*STORED DATA*.
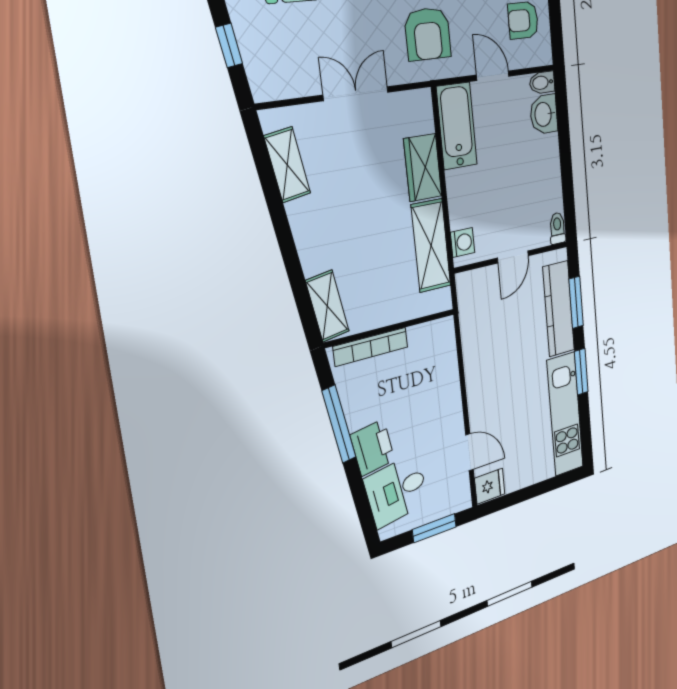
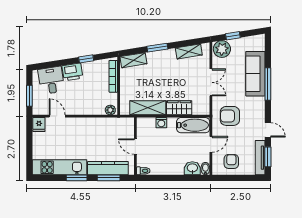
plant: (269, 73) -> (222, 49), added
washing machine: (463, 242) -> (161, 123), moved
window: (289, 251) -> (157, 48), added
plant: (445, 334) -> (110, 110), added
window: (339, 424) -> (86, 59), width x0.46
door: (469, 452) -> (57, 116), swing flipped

* * *

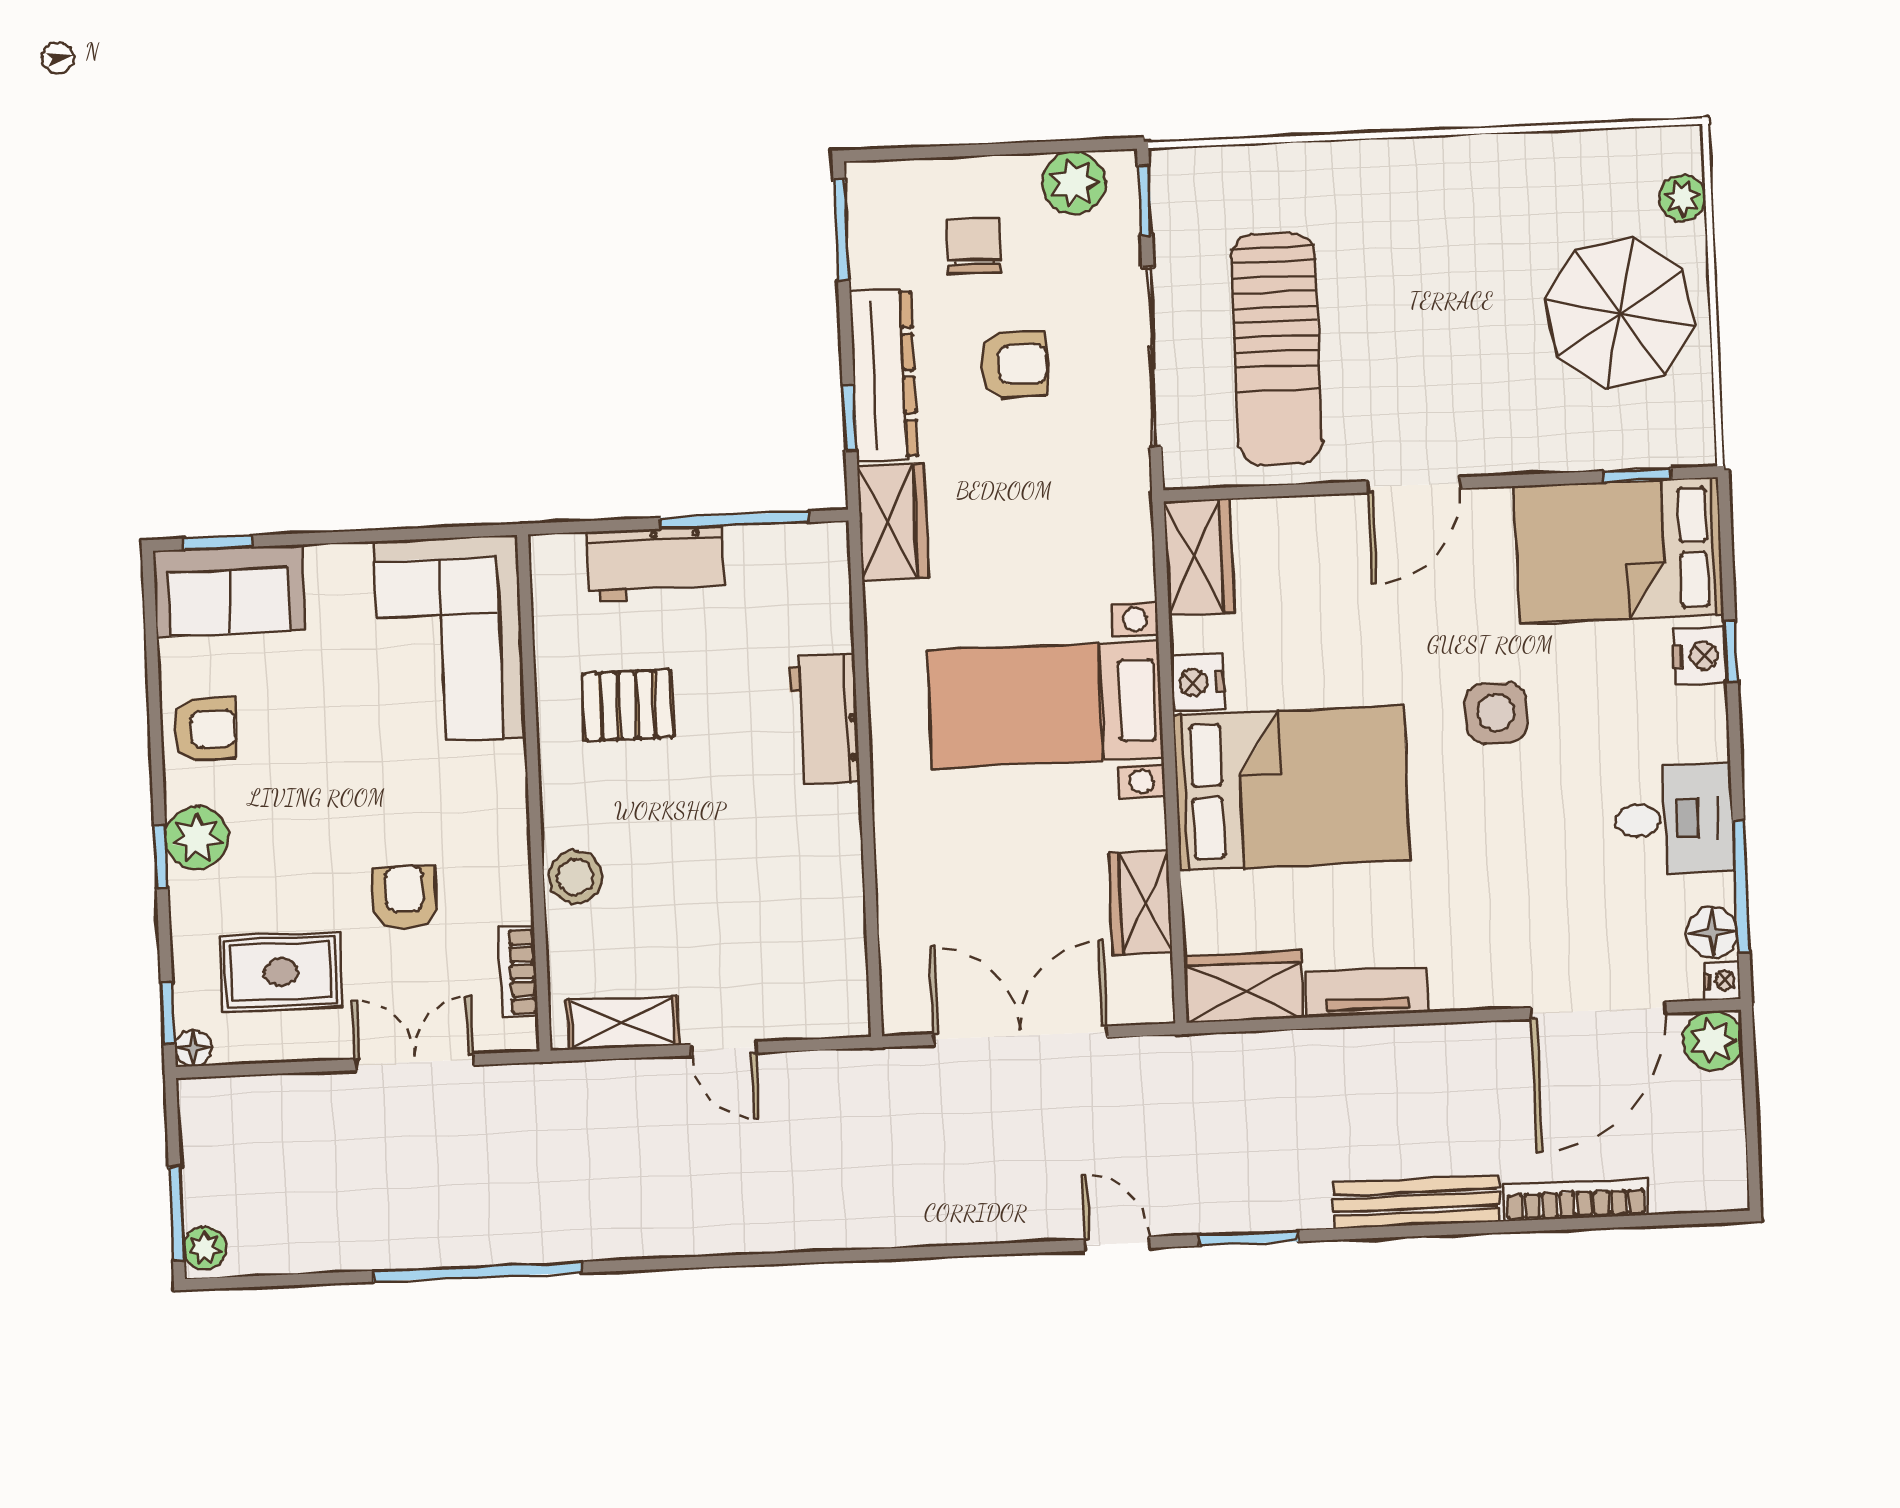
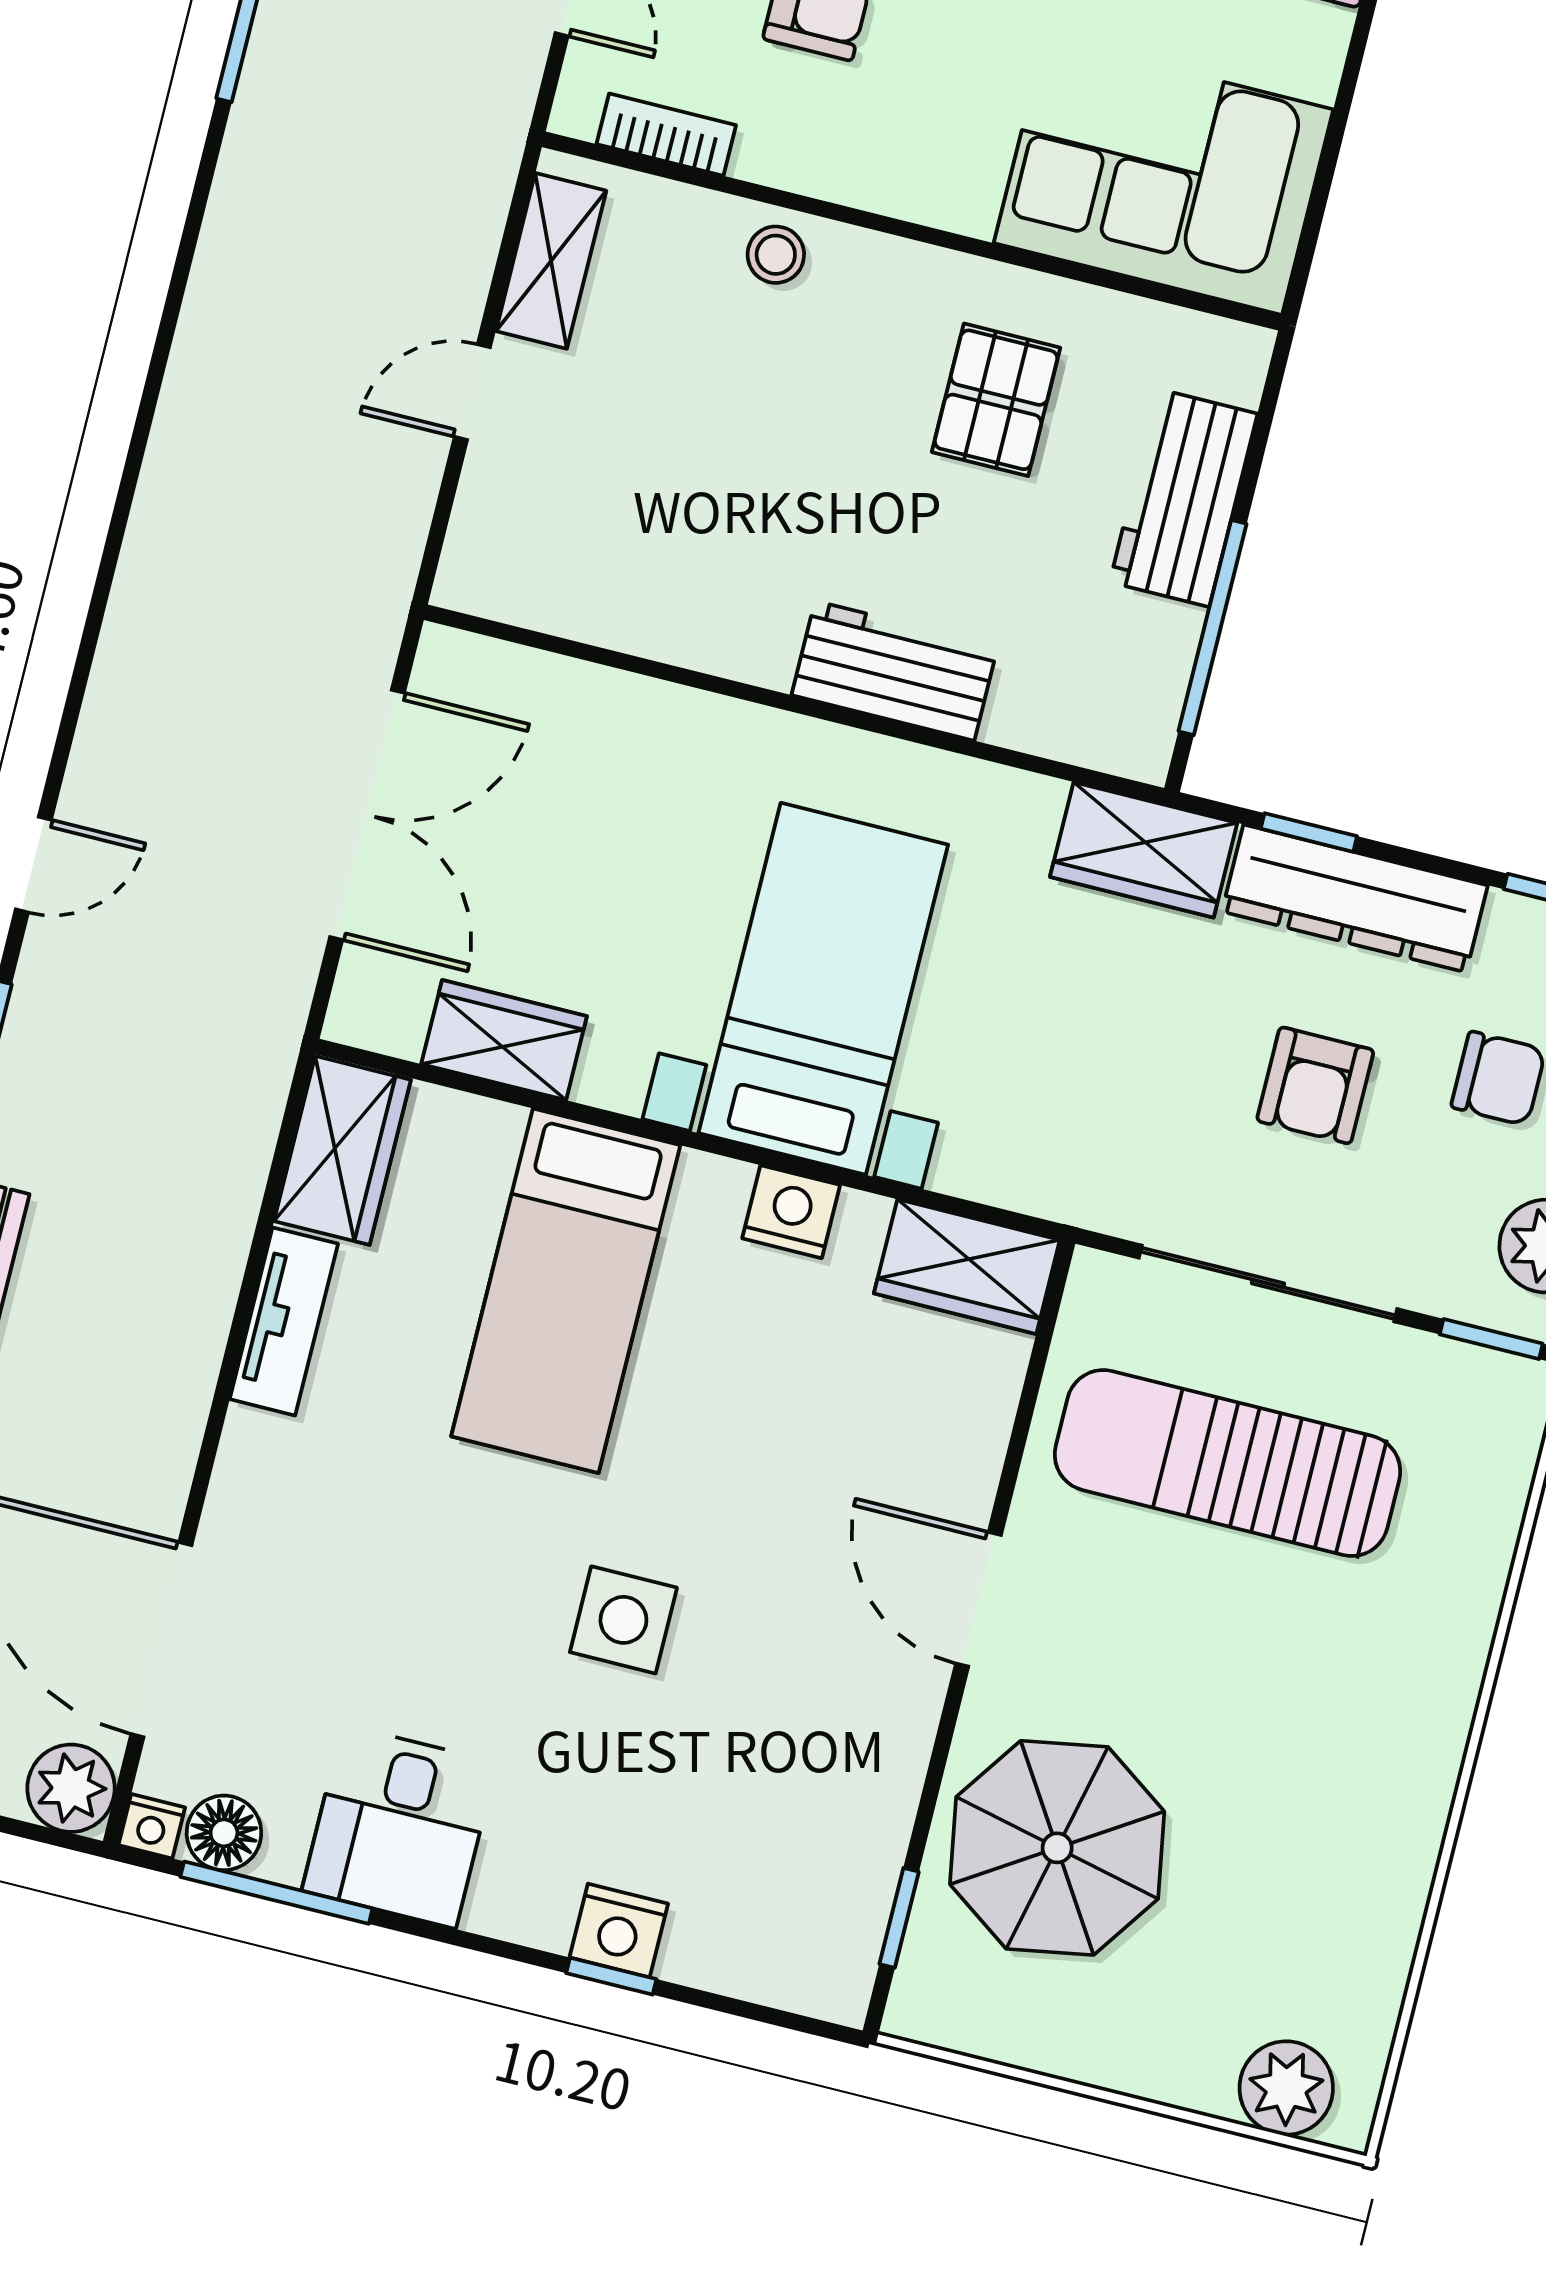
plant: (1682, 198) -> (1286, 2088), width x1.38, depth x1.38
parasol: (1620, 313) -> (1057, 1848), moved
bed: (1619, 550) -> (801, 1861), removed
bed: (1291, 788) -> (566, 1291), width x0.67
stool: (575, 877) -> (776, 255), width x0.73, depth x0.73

*REQUIREMENT*. Within the material above, output exactly the lines from the one with "washing machine: (463, 242)" through the one with "door: (469, 452) -> (57, 116), swing flipped", end lines included, and nothing besides.

*TASK ANSWER*.
washing machine: (463, 242) -> (161, 123), moved
window: (289, 251) -> (157, 48), added
plant: (445, 334) -> (110, 110), added
window: (339, 424) -> (86, 59), width x0.46
door: (469, 452) -> (57, 116), swing flipped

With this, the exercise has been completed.